_EXERCISE DESCRIPTION_.
Nothing after the line with "(166, 115) = (419, 124): yellow" belongs in the copy; extract the lines below from the top through that line, pictures left out.

Coordinate-based object records
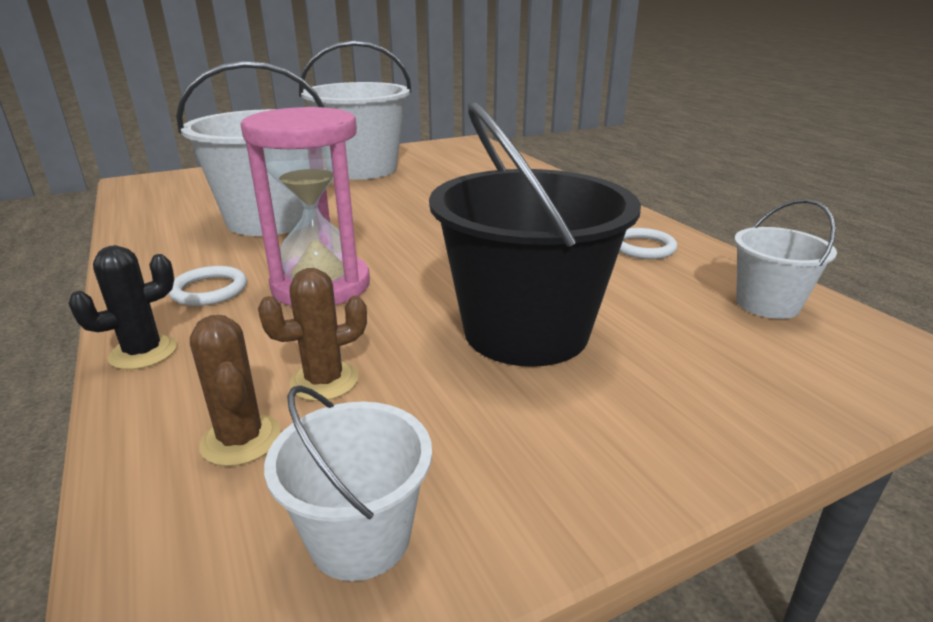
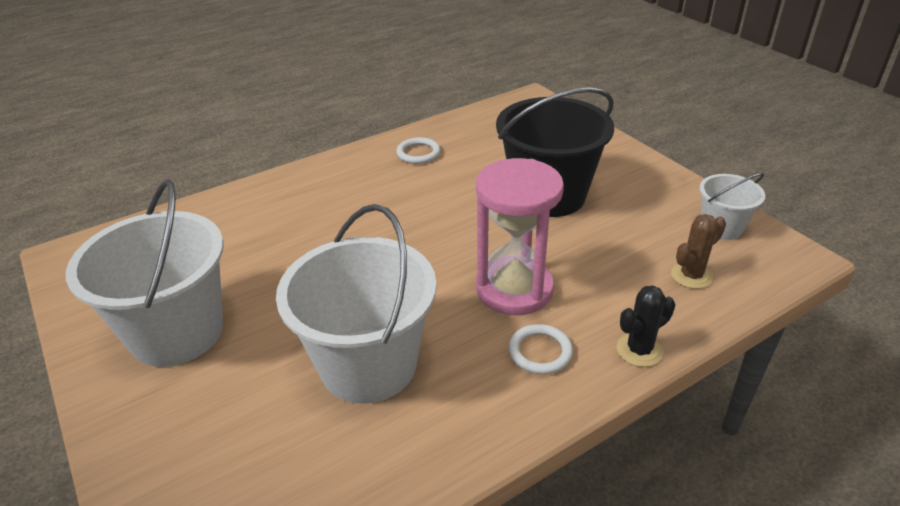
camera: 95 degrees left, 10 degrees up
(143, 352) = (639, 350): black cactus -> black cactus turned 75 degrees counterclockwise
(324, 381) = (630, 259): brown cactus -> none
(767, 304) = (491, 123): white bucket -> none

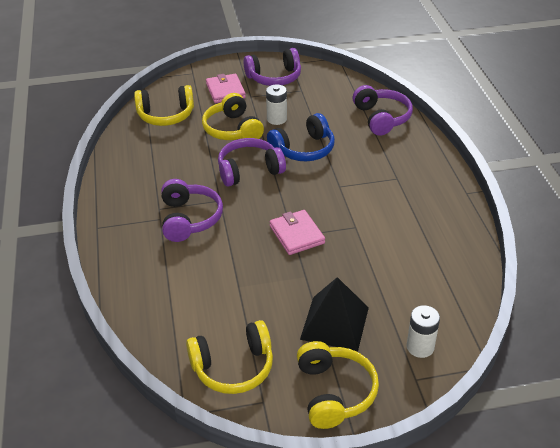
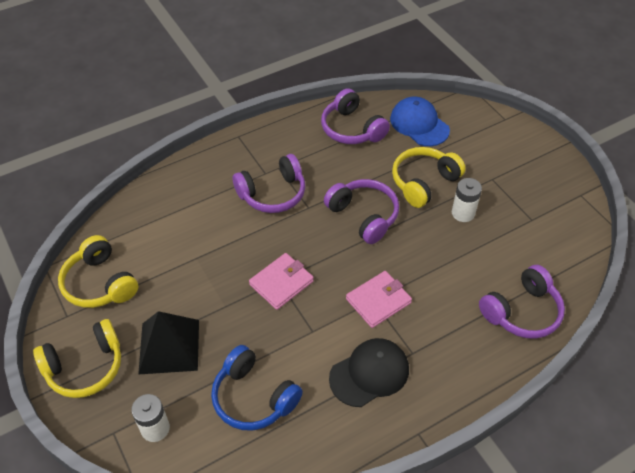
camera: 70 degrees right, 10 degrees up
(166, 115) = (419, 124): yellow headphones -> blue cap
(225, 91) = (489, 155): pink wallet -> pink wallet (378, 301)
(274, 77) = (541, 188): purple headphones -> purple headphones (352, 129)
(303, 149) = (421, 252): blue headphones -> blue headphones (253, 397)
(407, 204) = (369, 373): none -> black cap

_WRITTEN ANSWER_.
camera: 95 degrees left, 10 degrees up
(143, 352) = (639, 350): black cactus -> black cactus turned 75 degrees counterclockwise
(324, 381) = (630, 259): brown cactus -> none
(767, 304) = (491, 123): white bucket -> none

camera: 70 degrees right, 10 degrees up
(166, 115) = (419, 124): yellow headphones -> blue cap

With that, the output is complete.